=== Section Start ===
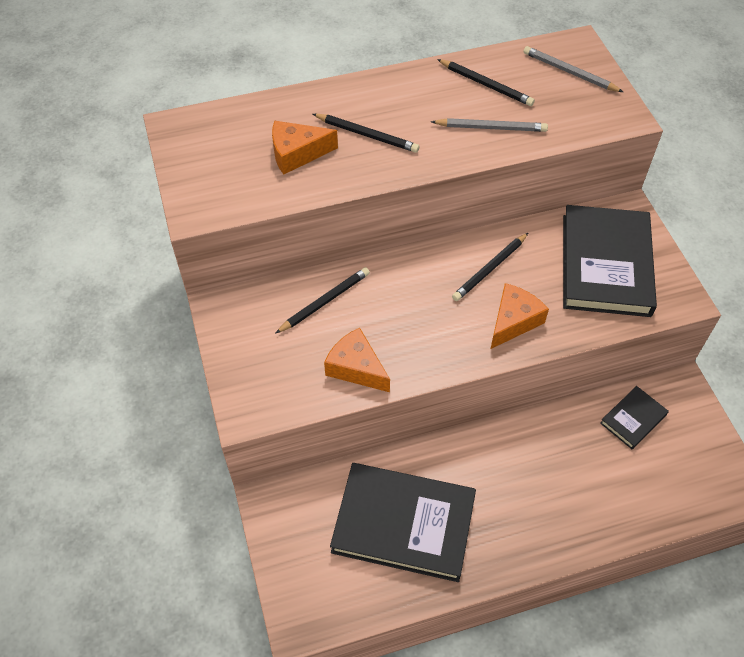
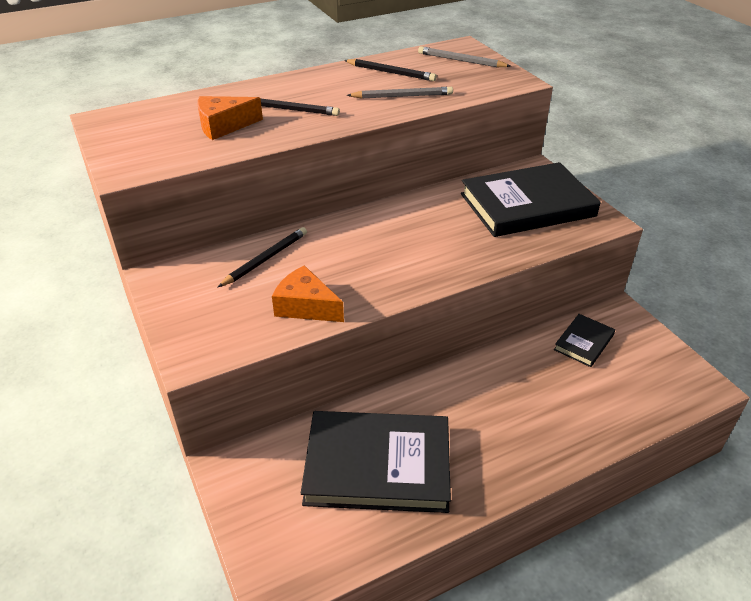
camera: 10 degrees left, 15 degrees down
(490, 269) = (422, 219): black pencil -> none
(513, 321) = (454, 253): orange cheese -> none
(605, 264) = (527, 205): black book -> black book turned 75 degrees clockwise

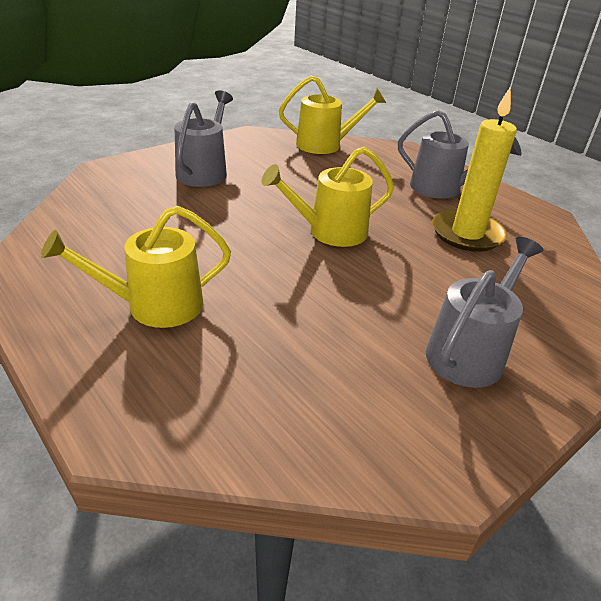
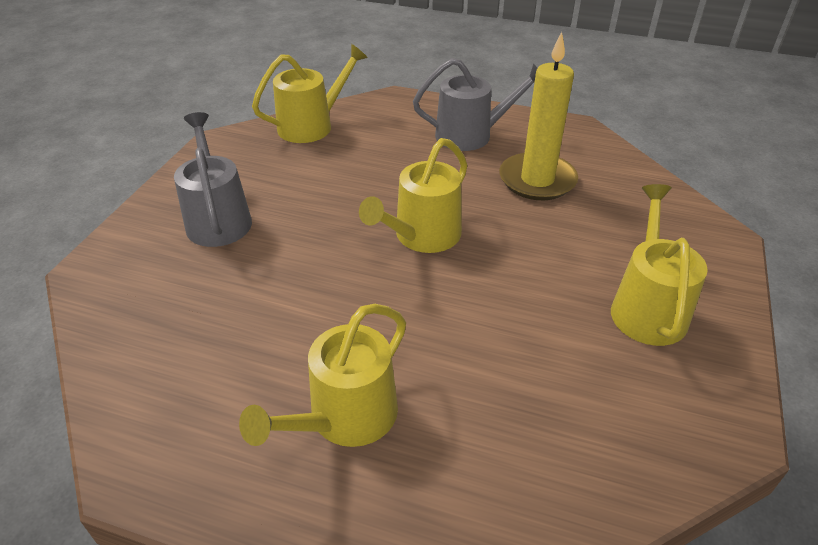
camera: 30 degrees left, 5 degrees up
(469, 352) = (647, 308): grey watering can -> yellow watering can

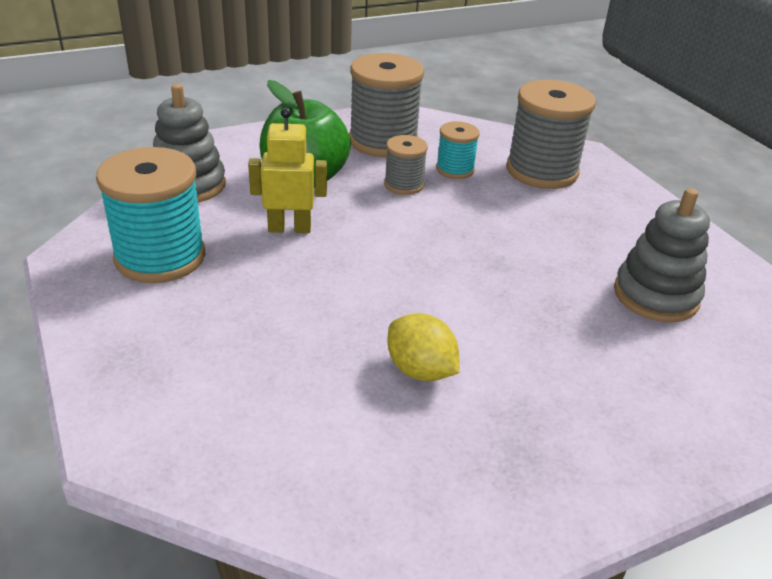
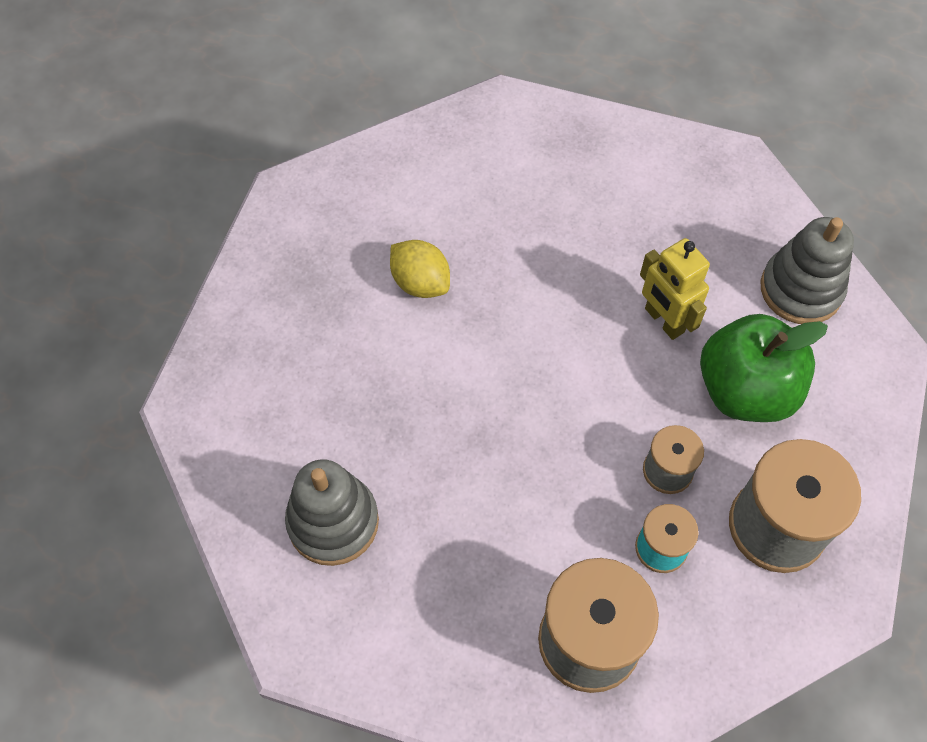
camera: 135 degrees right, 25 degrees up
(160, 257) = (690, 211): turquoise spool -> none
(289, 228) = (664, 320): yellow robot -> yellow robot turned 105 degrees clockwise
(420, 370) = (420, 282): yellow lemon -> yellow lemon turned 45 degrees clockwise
=== Section End ===
[WHAT THE TASK REQUIRES]
Within the entries above, find each line where "camera" appears; copy every one.

[ANSWER FOR THIS EXERCISE]
camera: 10 degrees left, 15 degrees down
camera: 30 degrees left, 5 degrees up
camera: 135 degrees right, 25 degrees up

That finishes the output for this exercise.